Exercise directions — For the records below, print the lines from the line with "D3: diode 1N4001" through the line with "V1: 5V (plus" exactly as written; include both end lines and exclude the rest.

Record extracts —
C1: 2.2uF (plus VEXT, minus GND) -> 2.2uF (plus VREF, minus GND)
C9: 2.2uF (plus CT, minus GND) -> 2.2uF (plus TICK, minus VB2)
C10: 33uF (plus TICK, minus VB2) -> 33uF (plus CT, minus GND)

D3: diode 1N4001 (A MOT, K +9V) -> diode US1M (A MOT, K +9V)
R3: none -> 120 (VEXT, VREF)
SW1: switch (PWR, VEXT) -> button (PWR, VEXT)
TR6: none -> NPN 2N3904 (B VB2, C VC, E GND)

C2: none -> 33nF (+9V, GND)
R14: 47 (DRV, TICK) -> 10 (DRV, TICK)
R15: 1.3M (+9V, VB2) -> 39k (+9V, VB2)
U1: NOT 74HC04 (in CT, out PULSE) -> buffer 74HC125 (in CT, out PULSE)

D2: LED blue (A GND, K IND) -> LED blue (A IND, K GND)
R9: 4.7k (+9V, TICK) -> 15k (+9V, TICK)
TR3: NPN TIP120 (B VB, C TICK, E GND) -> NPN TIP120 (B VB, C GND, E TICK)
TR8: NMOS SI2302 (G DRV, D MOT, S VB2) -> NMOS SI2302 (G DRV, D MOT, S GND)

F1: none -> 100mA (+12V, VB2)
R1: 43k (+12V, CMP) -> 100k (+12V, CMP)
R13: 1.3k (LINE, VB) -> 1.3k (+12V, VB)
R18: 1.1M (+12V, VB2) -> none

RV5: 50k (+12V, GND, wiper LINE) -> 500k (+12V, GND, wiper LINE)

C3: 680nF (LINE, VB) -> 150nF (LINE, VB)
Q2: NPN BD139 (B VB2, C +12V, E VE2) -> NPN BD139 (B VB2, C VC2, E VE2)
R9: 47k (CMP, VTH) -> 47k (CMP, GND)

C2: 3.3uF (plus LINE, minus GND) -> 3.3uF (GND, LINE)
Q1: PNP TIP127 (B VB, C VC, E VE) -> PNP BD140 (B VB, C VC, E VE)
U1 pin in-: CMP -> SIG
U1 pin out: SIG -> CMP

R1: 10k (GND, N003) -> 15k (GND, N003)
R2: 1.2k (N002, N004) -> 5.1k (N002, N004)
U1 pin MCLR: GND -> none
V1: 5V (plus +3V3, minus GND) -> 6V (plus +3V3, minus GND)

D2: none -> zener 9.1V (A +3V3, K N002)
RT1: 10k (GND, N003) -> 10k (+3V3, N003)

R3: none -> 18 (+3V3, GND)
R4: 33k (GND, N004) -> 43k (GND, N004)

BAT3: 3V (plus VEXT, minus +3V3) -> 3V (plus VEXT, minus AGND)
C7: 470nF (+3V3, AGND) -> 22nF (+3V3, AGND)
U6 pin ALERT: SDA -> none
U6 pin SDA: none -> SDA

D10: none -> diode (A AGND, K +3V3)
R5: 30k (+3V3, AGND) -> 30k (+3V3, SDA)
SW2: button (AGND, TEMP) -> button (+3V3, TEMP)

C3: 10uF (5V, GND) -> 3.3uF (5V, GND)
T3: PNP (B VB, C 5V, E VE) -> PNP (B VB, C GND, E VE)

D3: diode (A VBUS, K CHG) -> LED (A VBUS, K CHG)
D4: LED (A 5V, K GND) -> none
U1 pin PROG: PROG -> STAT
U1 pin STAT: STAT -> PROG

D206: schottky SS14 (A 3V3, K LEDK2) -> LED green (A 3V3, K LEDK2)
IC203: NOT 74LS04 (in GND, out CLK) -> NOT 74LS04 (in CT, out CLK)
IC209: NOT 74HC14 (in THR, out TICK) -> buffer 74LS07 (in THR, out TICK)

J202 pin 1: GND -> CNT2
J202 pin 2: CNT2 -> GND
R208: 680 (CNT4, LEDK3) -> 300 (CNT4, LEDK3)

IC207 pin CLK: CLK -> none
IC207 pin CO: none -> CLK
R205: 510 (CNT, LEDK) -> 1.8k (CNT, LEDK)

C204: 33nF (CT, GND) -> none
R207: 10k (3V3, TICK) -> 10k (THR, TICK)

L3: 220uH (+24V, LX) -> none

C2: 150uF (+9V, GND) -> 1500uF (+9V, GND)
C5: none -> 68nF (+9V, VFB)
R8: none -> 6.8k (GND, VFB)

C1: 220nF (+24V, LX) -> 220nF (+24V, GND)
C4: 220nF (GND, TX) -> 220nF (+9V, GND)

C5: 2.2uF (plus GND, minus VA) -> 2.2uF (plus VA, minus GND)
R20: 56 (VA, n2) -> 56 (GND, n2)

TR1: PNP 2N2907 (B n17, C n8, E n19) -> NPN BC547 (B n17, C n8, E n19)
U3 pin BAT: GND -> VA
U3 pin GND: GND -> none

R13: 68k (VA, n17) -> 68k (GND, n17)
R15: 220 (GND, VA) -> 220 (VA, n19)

Answer box —
D3: diode 1N4001 (A MOT, K +9V) -> diode US1M (A MOT, K +9V)
R3: none -> 120 (VEXT, VREF)
SW1: switch (PWR, VEXT) -> button (PWR, VEXT)
TR6: none -> NPN 2N3904 (B VB2, C VC, E GND)

C2: none -> 33nF (+9V, GND)
R14: 47 (DRV, TICK) -> 10 (DRV, TICK)
R15: 1.3M (+9V, VB2) -> 39k (+9V, VB2)
U1: NOT 74HC04 (in CT, out PULSE) -> buffer 74HC125 (in CT, out PULSE)

D2: LED blue (A GND, K IND) -> LED blue (A IND, K GND)
R9: 4.7k (+9V, TICK) -> 15k (+9V, TICK)
TR3: NPN TIP120 (B VB, C TICK, E GND) -> NPN TIP120 (B VB, C GND, E TICK)
TR8: NMOS SI2302 (G DRV, D MOT, S VB2) -> NMOS SI2302 (G DRV, D MOT, S GND)

F1: none -> 100mA (+12V, VB2)
R1: 43k (+12V, CMP) -> 100k (+12V, CMP)
R13: 1.3k (LINE, VB) -> 1.3k (+12V, VB)
R18: 1.1M (+12V, VB2) -> none

RV5: 50k (+12V, GND, wiper LINE) -> 500k (+12V, GND, wiper LINE)

C3: 680nF (LINE, VB) -> 150nF (LINE, VB)
Q2: NPN BD139 (B VB2, C +12V, E VE2) -> NPN BD139 (B VB2, C VC2, E VE2)
R9: 47k (CMP, VTH) -> 47k (CMP, GND)

C2: 3.3uF (plus LINE, minus GND) -> 3.3uF (GND, LINE)
Q1: PNP TIP127 (B VB, C VC, E VE) -> PNP BD140 (B VB, C VC, E VE)
U1 pin in-: CMP -> SIG
U1 pin out: SIG -> CMP

R1: 10k (GND, N003) -> 15k (GND, N003)
R2: 1.2k (N002, N004) -> 5.1k (N002, N004)
U1 pin MCLR: GND -> none
V1: 5V (plus +3V3, minus GND) -> 6V (plus +3V3, minus GND)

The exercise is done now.